In the data below, find every line with the word "removed" and copy it.
*** Opening of Data records ***
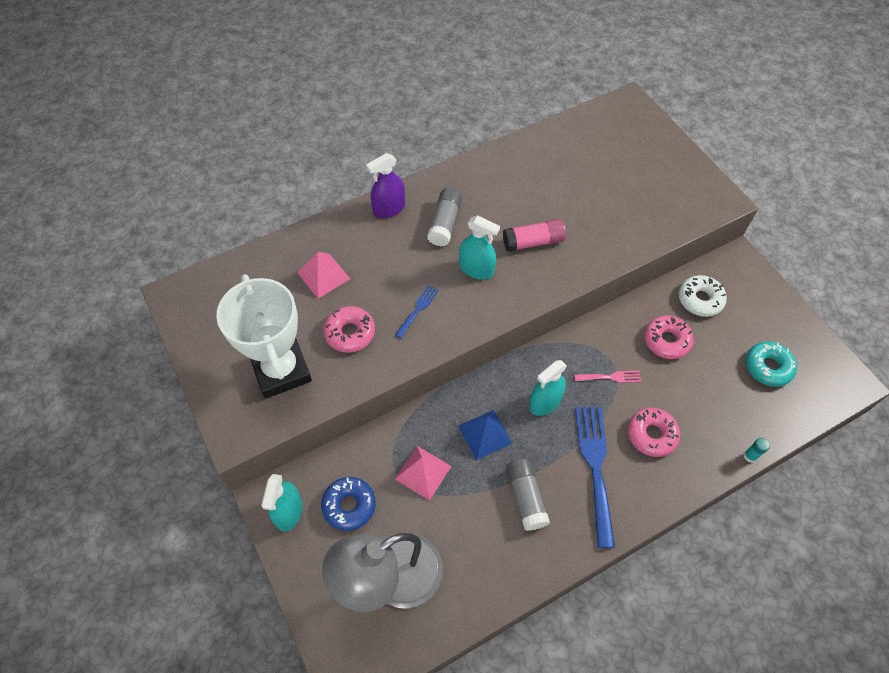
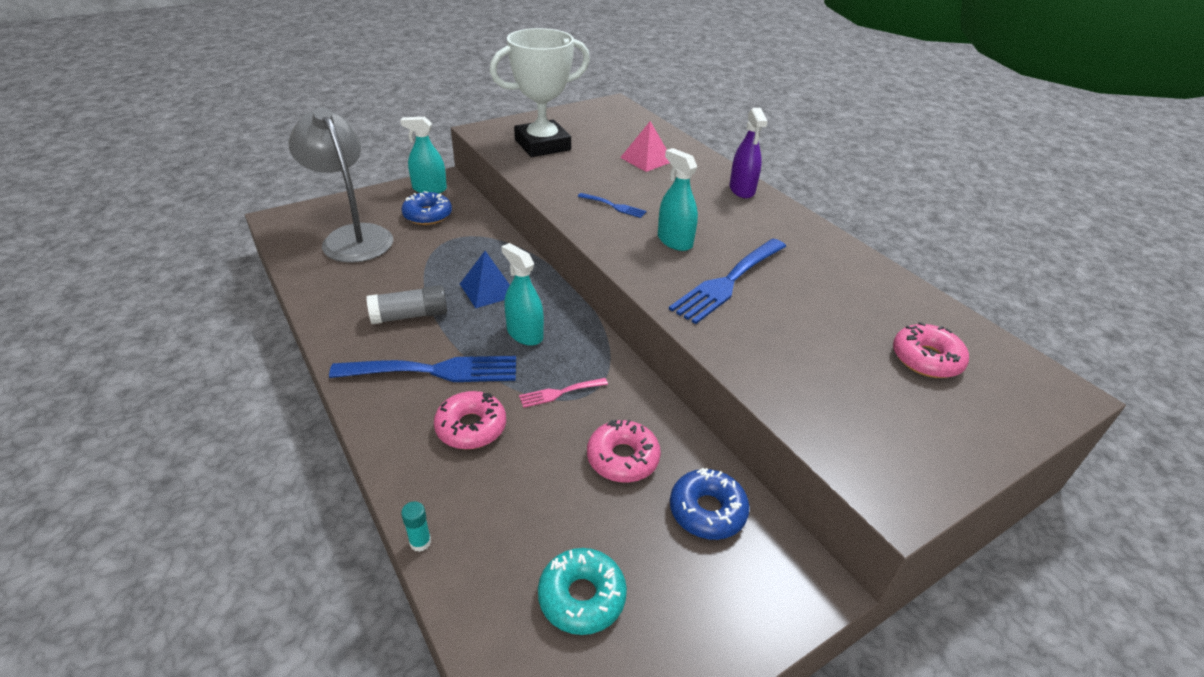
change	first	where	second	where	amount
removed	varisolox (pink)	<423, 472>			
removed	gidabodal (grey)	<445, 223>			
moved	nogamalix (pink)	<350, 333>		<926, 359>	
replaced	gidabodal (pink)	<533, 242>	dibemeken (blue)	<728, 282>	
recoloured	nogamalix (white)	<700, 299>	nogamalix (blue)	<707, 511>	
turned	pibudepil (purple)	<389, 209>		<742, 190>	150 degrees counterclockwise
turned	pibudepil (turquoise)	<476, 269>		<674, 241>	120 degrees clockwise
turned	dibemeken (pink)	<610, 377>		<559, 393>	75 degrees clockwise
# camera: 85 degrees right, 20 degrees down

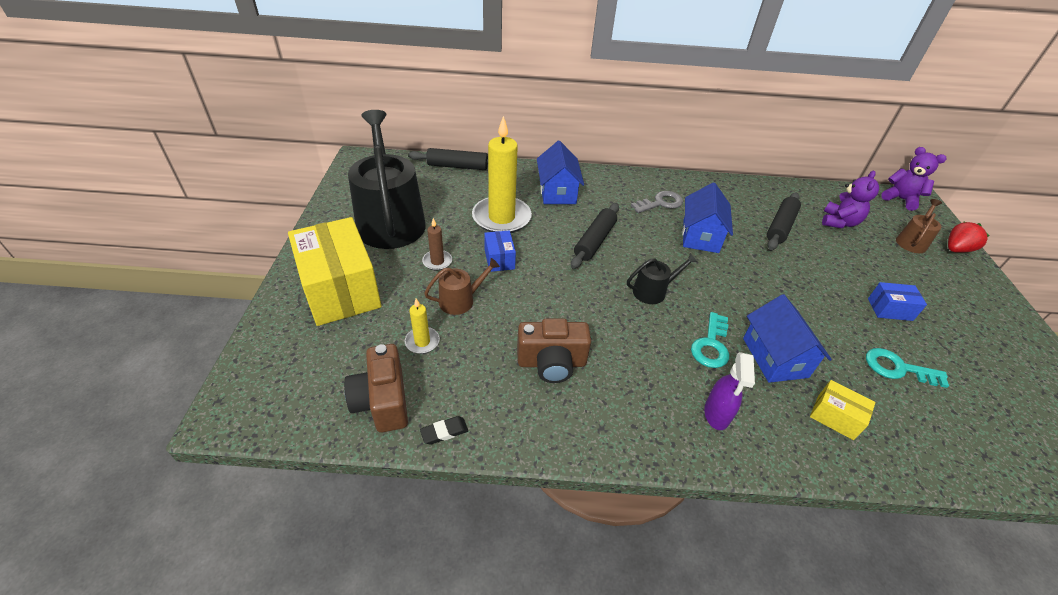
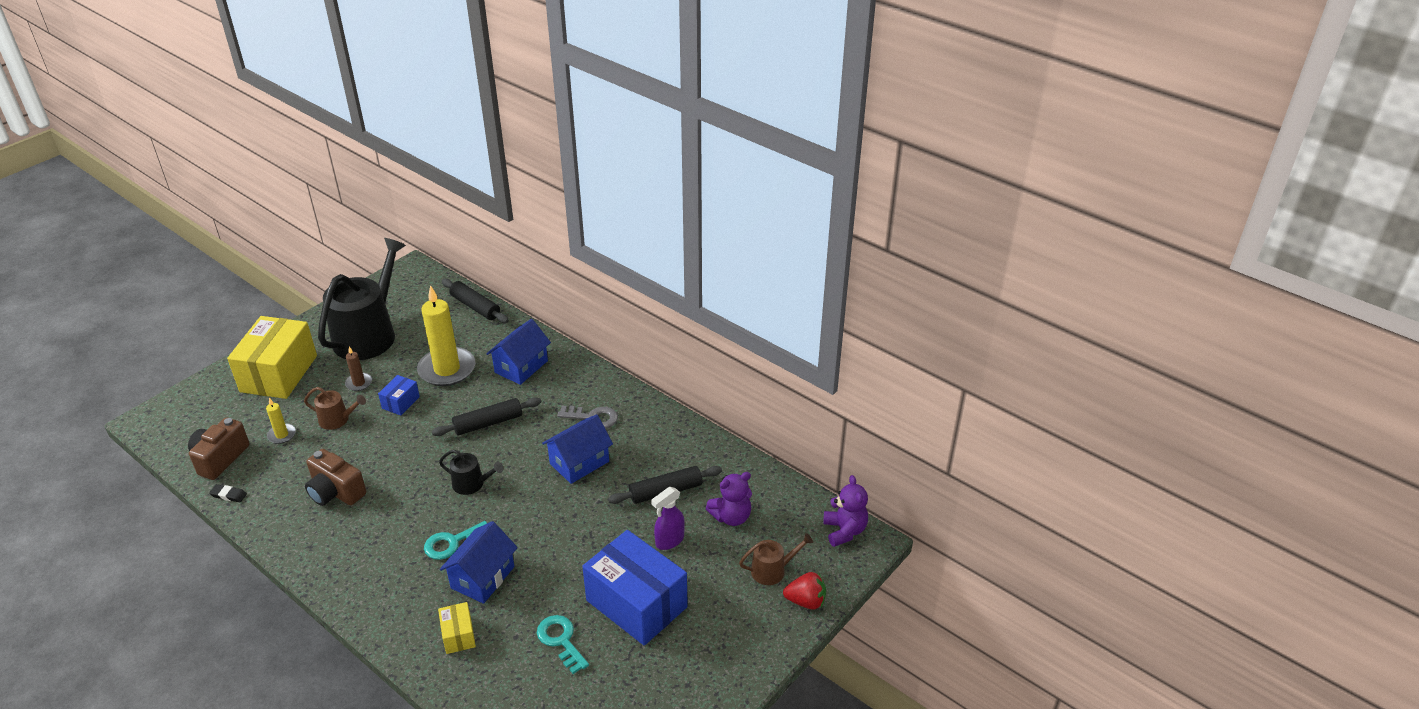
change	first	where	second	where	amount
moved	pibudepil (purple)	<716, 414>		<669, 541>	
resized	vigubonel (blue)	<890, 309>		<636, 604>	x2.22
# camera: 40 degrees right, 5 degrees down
*** Close of Data records ***
*** Opening of Data records ***
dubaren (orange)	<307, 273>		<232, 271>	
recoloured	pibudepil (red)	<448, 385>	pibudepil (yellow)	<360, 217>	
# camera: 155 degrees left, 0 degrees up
*** Close of Data records ***
Response to this exercise:
removed	varisolox (pink)	<423, 472>			
removed	gidabodal (grey)	<445, 223>			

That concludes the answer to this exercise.